**ACTION ITEM:**
Within the material below, how many lines carry the word "purple"? Only that number is wanted.

=-=-=

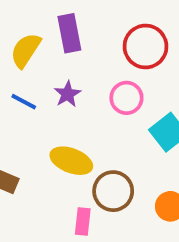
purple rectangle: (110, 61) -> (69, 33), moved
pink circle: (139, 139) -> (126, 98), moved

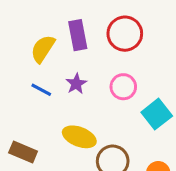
red circle: (145, 46) -> (125, 34), moved

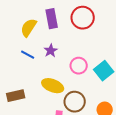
pink circle: (123, 87) -> (79, 66), moved
brown rectangle: (23, 152) -> (16, 96), turned -36

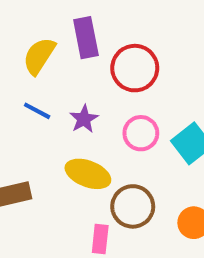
red circle: (83, 18) -> (135, 68), moved
purple star: (51, 51) -> (84, 119), moved

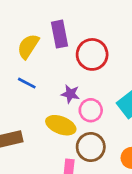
purple star: (84, 119) -> (70, 94), moved, turned -30
pink circle: (141, 133) -> (91, 110), moved

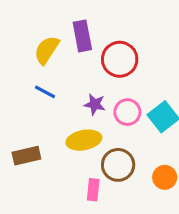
pink circle: (91, 110) -> (127, 112), moved
yellow ellipse: (61, 125) -> (84, 140), turned -32

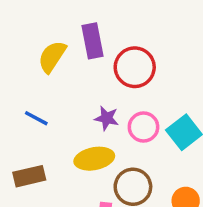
blue line: (45, 92) -> (36, 118), moved

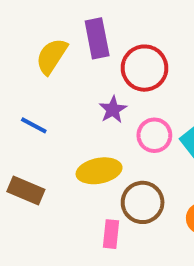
purple star: (107, 118) -> (113, 110), moved, turned 30
brown rectangle: (29, 176) -> (26, 191), turned 36

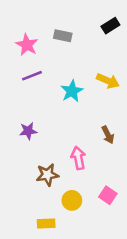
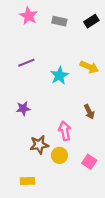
gray rectangle: (63, 36) -> (59, 21), moved
pink star: (27, 45) -> (29, 16), moved
yellow circle: (72, 200) -> (59, 155), moved
yellow rectangle: (46, 224) -> (27, 181), moved

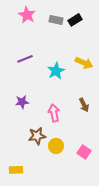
black rectangle: (91, 21) -> (75, 20), moved
pink arrow: (65, 131) -> (54, 113), moved
yellow rectangle: (27, 181) -> (16, 170), moved

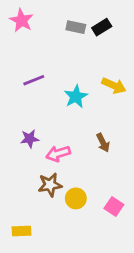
pink star: (27, 15) -> (21, 20), moved
brown arrow: (84, 105) -> (103, 143), moved
pink arrow: (54, 113) -> (58, 154), moved, turned -96

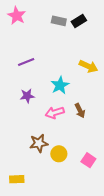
cyan star: (76, 96) -> (60, 85), moved
purple star: (30, 139) -> (27, 96), moved
pink arrow: (58, 154) -> (55, 113), moved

=-=-=

**TASK OUTPUT:**
5